— begin Material to process —

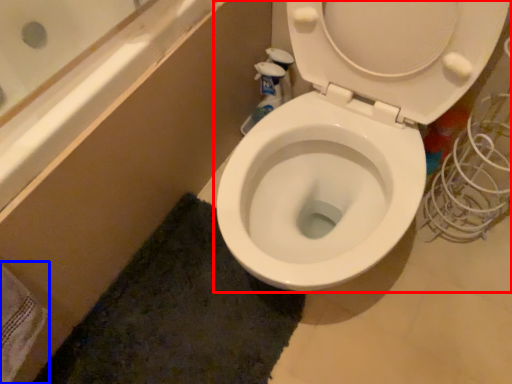
Question: Which of the following is the closest to the observer, toilet (highlighted by a red box) or bath towel (highlighted by a blue box)?

Choices:
 (A) toilet
 (B) bath towel

Answer: (A)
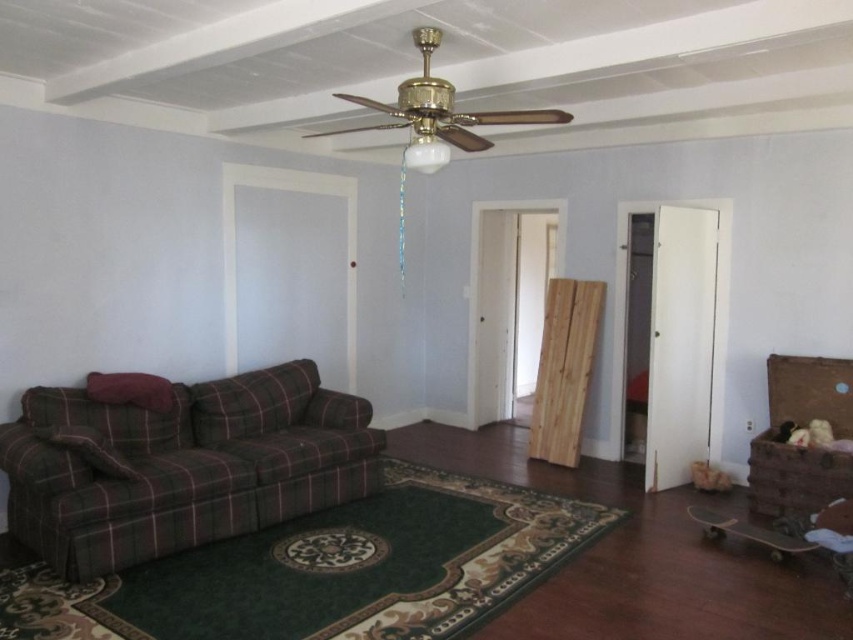
Is plaid fabric couch at lower left behind brown wicker chest at right?

No, it is in front of brown wicker chest at right.

Does point (334, 445) come closer to viewer compared to point (805, 481)?

No.

Which is in front, point (71, 563) or point (816, 388)?

Point (71, 563)

Identify the location of plaid fabric couch at lower left. The image size is (853, 640). (180, 465).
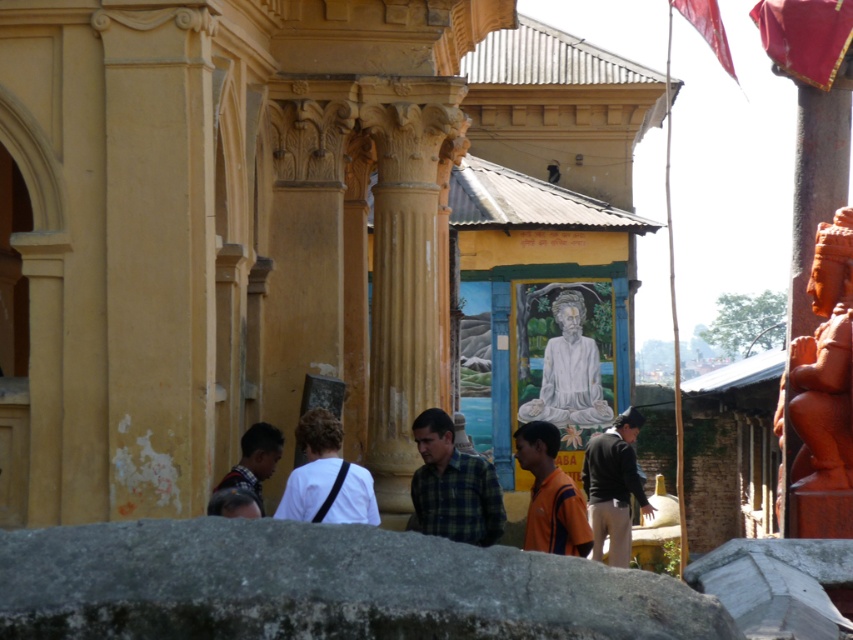
Question: Based on their relative distances, which object is nearer to the dark brown leather jacket at center?

Choices:
 (A) white marble statue at center
 (B) dark brown shirt at lower left

Answer: (A)

Question: Which point is closer to the camera taking this photo?

Choices:
 (A) (570, 305)
 (B) (817, 522)
 (C) (567, 534)

Answer: (B)

Question: Which of the following is the farthest from the observer?

Choices:
 (A) (456, 465)
 (B) (235, 483)
 (C) (599, 524)

Answer: (C)

Question: Can you confirm if matte orange statue at right is smaller than white marble statue at center?

Choices:
 (A) yes
 (B) no

Answer: (B)

Question: Does matte orange statue at right appear over dark brown shirt at lower left?

Choices:
 (A) yes
 (B) no

Answer: (A)

Question: Can you confirm if matte orange statue at right is bigger than dark brown shirt at lower left?

Choices:
 (A) yes
 (B) no

Answer: (A)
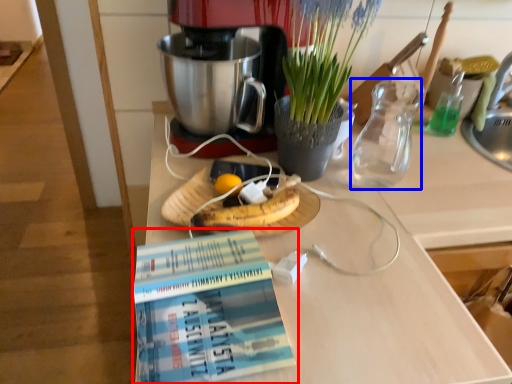
Question: Which point is closer to the camera, book (highlighted by a red box) or tea pot (highlighted by a blue box)?

Choices:
 (A) book
 (B) tea pot

Answer: (A)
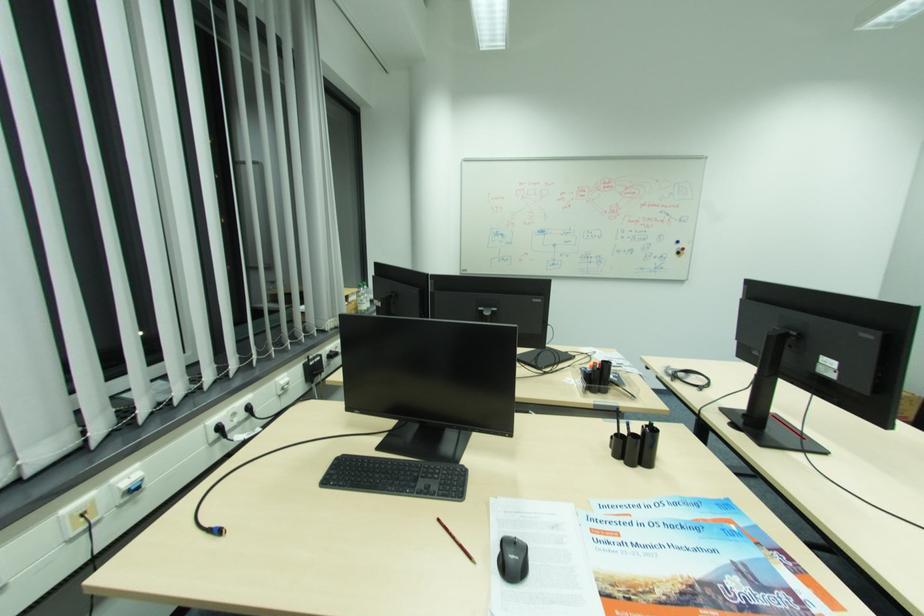
What do you see at coordinates (129, 485) in the screenshot? I see `a blue rocker switch` at bounding box center [129, 485].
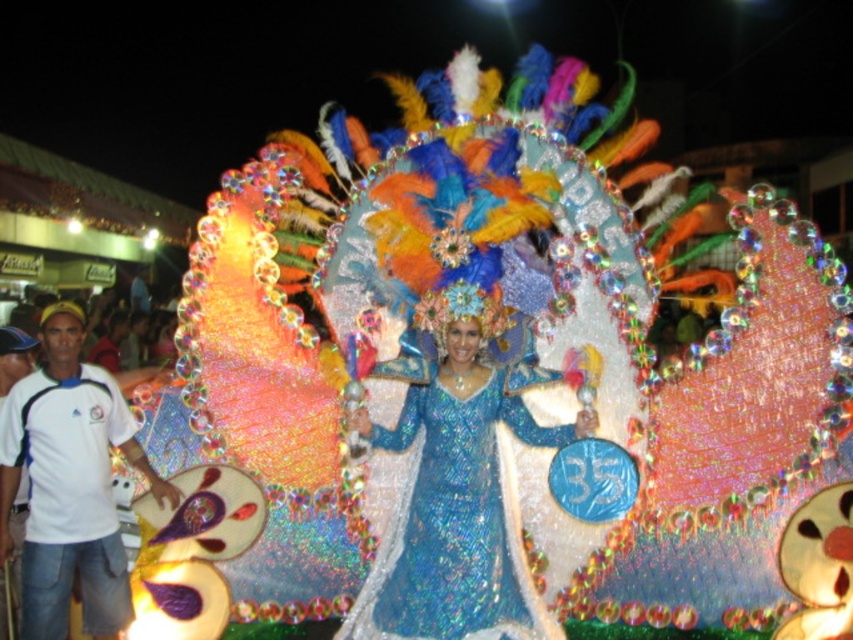
In the scene shown: Who is positioned more to the left, shiny blue dress at center or white cotton shirt at lower left?

From the viewer's perspective, white cotton shirt at lower left appears more on the left side.

Is shiny blue dress at center shorter than white cotton shirt at lower left?

Yes, shiny blue dress at center is shorter than white cotton shirt at lower left.

The width and height of the screenshot is (853, 640). Describe the element at coordinates (457, 497) in the screenshot. I see `shiny blue dress at center` at that location.

You are a GUI agent. You are given a task and a screenshot of the screen. Output one action in this format:
    pyautogui.click(x=<x>, y=<y>)
    Task: Click on the shiny blue dress at center
    This screenshot has width=853, height=640.
    Given the screenshot: What is the action you would take?
    pyautogui.click(x=457, y=497)

Is white cotton shirt at lower left wider than white cotton shirt at left?

Correct, the width of white cotton shirt at lower left exceeds that of white cotton shirt at left.

Is point (15, 483) behind point (12, 628)?

No, (15, 483) is in front of (12, 628).

This screenshot has height=640, width=853. Identify the location of white cotton shirt at lower left. coord(68,484).

Does shiny blue dress at center appear on the left side of white cotton shirt at left?

In fact, shiny blue dress at center is to the right of white cotton shirt at left.

Which is behind, point (490, 557) or point (13, 586)?

The point (13, 586) is behind.

Who is more forward, (459, 630) or (0, 605)?

Point (459, 630)

At what (x,y) coordinates should I click in order to perform the action: click on shiny blue dress at center. Please return your answer as a coordinate pair (x, y). Image resolution: width=853 pixels, height=640 pixels. Looking at the image, I should click on (457, 497).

— end Material to process —

Required task.
Copy out the part of the records that opens with the line containing "than dark brown shirt at lower left?" and closes with the line containing "Is white cotton", keeping every line as it stands and leaving out the pictures.

Solution to the exercise.
Question: Can you confirm if matte orange statue at right is bigger than dark brown shirt at lower left?

Choices:
 (A) yes
 (B) no

Answer: (A)
Question: Which point is closer to the camera, book (highlighted by a red box) or tea pot (highlighted by a blue box)?

Choices:
 (A) book
 (B) tea pot

Answer: (A)
What do you see at coordinates (129, 485) in the screenshot? I see `a blue rocker switch` at bounding box center [129, 485].
In the scene shown: Who is positioned more to the left, shiny blue dress at center or white cotton shirt at lower left?

From the viewer's perspective, white cotton shirt at lower left appears more on the left side.

Is shiny blue dress at center shorter than white cotton shirt at lower left?

Yes, shiny blue dress at center is shorter than white cotton shirt at lower left.

The width and height of the screenshot is (853, 640). Describe the element at coordinates (457, 497) in the screenshot. I see `shiny blue dress at center` at that location.

You are a GUI agent. You are given a task and a screenshot of the screen. Output one action in this format:
    pyautogui.click(x=<x>, y=<y>)
    Task: Click on the shiny blue dress at center
    This screenshot has width=853, height=640.
    Given the screenshot: What is the action you would take?
    pyautogui.click(x=457, y=497)

Is white cotton shirt at lower left wider than white cotton shirt at left?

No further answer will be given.